[Exercise goal]:
Below are lines of data; restate word for word those running from the line containing "desk: (569, 416) -> (209, 312), added" to the line containing "trolley: (774, 693)", inclusive, and no others.

*** Records for processing ***

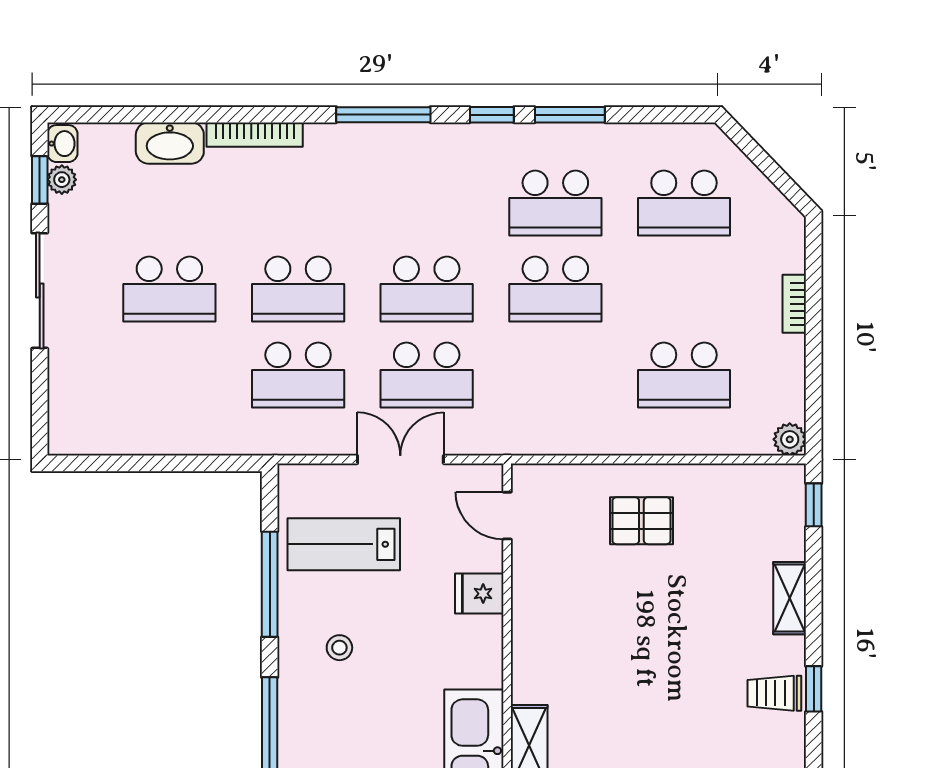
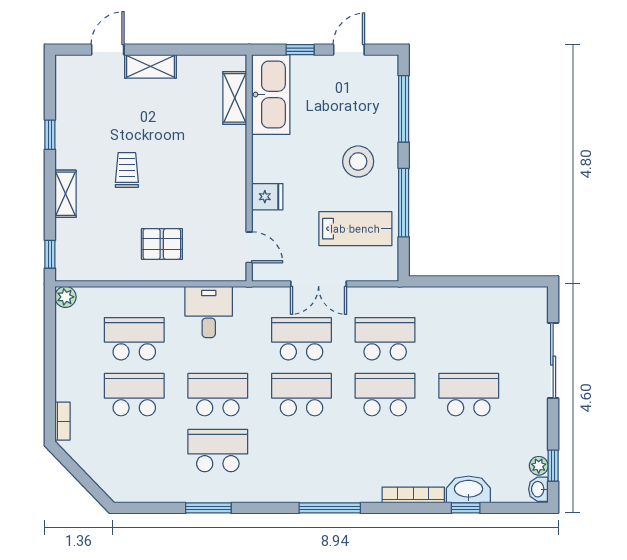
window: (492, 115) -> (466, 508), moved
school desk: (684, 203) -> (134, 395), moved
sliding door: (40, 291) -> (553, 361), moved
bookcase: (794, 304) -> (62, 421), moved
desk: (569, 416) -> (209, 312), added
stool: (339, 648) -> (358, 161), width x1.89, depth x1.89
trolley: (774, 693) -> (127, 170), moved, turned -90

***
*** Records for processing ***

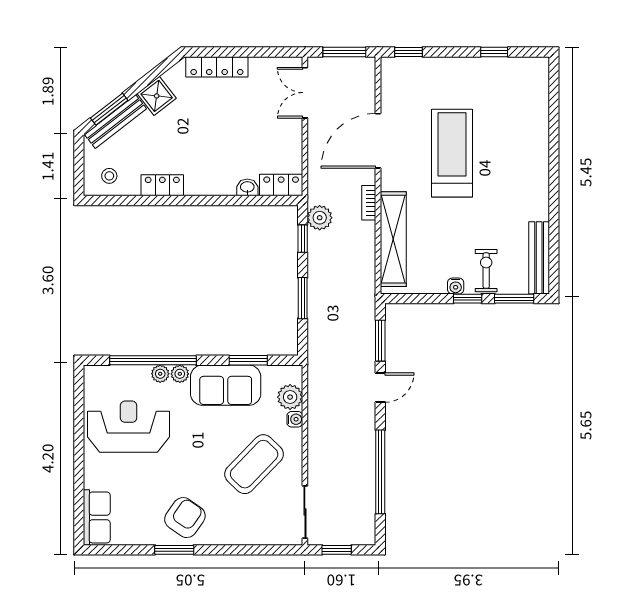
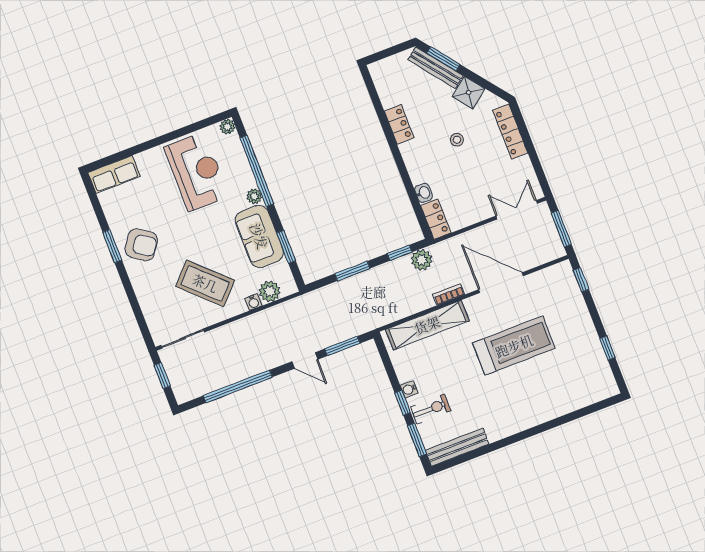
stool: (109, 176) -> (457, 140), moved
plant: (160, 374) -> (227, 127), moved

***

[Solution for this exercise]:
desk: (569, 416) -> (209, 312), added
stool: (339, 648) -> (358, 161), width x1.89, depth x1.89
trolley: (774, 693) -> (127, 170), moved, turned -90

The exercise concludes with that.